(Excerpts from a dataset)

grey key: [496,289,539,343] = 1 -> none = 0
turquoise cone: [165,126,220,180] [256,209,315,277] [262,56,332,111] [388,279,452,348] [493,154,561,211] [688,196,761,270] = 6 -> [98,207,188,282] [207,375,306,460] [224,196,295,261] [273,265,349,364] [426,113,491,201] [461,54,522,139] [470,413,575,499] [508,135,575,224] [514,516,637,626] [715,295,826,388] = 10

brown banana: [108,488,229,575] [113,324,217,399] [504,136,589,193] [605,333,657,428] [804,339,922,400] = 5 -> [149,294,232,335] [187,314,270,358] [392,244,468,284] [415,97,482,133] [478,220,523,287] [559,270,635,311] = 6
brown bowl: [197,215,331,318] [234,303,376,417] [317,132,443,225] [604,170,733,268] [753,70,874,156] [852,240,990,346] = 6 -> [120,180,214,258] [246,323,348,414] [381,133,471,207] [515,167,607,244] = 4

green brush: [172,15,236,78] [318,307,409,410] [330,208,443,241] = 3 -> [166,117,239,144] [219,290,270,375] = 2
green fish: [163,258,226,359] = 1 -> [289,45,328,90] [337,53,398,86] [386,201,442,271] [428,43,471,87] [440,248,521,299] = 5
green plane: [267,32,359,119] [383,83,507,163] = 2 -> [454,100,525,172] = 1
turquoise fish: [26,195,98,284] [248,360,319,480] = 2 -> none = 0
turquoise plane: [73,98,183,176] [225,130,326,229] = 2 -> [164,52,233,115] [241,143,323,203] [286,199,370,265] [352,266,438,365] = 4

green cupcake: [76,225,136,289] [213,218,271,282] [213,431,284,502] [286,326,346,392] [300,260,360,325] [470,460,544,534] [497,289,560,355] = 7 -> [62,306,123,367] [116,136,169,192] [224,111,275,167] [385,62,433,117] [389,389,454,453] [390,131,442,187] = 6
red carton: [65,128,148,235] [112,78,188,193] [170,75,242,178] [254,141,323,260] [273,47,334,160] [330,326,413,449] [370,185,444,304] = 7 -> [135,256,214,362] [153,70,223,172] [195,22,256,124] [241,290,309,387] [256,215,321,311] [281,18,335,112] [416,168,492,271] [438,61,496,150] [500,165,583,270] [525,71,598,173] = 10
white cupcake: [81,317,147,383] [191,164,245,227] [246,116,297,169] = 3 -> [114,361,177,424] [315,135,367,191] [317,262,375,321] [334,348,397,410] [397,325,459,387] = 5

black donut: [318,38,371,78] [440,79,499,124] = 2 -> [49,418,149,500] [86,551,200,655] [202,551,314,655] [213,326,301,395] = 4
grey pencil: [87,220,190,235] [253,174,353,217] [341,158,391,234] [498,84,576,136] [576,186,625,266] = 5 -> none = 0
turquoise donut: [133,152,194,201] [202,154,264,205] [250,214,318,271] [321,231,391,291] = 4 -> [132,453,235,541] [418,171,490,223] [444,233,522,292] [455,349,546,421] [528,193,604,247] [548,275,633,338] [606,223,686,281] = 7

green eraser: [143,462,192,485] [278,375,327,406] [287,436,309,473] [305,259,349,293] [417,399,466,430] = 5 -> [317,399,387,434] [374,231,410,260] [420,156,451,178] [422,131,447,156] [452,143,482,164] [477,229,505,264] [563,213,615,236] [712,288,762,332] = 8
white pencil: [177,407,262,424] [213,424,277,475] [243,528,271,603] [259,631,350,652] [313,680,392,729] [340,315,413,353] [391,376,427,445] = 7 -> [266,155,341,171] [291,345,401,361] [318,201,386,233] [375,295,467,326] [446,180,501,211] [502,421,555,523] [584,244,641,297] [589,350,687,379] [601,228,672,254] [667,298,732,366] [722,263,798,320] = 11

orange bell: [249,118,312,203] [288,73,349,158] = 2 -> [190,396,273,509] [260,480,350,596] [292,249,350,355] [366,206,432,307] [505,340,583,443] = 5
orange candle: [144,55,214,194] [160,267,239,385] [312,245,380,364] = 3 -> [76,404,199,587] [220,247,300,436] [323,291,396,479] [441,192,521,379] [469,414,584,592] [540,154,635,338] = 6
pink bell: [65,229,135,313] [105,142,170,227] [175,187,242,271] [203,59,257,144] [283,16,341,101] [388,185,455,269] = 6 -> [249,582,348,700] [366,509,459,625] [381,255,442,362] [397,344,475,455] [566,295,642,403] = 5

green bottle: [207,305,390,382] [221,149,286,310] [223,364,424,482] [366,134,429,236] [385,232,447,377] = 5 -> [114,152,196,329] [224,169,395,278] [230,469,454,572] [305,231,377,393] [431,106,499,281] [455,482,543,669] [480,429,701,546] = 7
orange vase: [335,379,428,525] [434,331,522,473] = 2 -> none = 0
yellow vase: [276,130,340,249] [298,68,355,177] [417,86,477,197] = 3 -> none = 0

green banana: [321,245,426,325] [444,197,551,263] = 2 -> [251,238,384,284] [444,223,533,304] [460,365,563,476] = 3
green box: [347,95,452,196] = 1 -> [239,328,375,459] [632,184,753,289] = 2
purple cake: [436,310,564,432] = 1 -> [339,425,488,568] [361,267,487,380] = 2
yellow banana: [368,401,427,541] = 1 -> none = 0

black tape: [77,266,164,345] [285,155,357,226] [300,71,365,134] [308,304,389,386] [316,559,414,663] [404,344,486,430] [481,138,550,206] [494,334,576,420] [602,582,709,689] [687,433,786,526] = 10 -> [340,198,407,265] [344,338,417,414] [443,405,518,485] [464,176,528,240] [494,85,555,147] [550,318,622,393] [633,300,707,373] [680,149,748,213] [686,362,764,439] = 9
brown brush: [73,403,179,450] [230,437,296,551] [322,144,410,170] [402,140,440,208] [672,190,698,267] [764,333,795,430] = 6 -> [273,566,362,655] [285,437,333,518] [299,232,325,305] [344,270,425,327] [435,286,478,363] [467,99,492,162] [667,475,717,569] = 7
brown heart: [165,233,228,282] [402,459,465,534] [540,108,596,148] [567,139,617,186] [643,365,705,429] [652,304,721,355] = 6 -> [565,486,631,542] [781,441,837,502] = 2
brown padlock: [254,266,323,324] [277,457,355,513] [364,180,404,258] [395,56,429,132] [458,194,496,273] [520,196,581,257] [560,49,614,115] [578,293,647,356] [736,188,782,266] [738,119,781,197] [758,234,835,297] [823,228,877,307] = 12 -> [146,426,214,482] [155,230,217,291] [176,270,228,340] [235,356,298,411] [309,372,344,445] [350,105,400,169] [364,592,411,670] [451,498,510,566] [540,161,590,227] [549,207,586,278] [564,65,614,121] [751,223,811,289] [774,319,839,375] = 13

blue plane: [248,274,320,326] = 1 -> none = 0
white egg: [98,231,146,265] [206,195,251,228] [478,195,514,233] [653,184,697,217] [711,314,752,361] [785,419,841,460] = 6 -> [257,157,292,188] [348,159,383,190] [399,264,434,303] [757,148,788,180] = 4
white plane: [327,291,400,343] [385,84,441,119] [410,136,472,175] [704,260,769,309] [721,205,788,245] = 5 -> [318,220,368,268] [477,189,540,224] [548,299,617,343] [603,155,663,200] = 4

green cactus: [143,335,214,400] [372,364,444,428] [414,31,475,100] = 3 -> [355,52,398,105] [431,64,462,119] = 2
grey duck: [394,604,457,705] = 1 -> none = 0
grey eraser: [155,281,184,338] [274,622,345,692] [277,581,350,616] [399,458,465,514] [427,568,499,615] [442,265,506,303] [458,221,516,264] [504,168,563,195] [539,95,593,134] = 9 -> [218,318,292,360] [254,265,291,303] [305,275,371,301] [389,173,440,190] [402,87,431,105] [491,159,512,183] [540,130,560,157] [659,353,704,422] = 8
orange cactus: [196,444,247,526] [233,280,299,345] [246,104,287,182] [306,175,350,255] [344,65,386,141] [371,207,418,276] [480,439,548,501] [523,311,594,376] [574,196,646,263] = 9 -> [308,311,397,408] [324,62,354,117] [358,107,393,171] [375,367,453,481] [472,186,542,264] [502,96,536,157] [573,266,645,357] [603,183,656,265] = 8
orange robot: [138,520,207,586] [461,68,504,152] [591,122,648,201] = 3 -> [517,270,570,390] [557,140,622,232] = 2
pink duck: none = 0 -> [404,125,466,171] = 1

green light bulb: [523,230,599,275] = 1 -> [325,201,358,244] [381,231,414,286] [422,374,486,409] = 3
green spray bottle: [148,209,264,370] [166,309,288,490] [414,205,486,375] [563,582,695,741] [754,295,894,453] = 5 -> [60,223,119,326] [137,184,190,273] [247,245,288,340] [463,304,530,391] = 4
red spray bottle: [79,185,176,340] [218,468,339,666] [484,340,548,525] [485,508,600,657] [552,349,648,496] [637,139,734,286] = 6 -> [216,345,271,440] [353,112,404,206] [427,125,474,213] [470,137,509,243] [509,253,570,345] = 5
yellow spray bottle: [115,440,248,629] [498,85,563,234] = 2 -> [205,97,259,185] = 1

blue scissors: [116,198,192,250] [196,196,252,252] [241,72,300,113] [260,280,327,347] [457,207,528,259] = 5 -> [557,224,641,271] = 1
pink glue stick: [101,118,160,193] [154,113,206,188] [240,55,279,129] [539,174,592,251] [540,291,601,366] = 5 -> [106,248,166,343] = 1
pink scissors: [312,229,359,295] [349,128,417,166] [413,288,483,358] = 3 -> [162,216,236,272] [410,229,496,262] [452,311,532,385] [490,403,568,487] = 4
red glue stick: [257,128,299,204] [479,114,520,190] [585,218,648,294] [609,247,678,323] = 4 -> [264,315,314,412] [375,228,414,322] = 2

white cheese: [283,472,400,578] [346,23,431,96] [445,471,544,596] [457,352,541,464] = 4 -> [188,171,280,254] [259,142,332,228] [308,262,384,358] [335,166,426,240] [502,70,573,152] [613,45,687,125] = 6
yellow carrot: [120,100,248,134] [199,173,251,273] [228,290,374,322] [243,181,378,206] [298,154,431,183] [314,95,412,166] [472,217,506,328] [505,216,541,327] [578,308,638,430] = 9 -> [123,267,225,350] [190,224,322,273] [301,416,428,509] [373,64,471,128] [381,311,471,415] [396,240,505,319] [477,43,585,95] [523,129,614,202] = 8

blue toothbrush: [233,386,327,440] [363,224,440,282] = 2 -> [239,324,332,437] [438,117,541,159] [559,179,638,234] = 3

The problem: Begin with the first line of the records and finish with the line containing "turquoise cone: [165,126,220,180]". Reproduce those lines exactly, both ends included, and nothing else.

Solution to the problem:
grey key: [496,289,539,343] = 1 -> none = 0
turquoise cone: [165,126,220,180] [256,209,315,277] [262,56,332,111] [388,279,452,348] [493,154,561,211] [688,196,761,270] = 6 -> [98,207,188,282] [207,375,306,460] [224,196,295,261] [273,265,349,364] [426,113,491,201] [461,54,522,139] [470,413,575,499] [508,135,575,224] [514,516,637,626] [715,295,826,388] = 10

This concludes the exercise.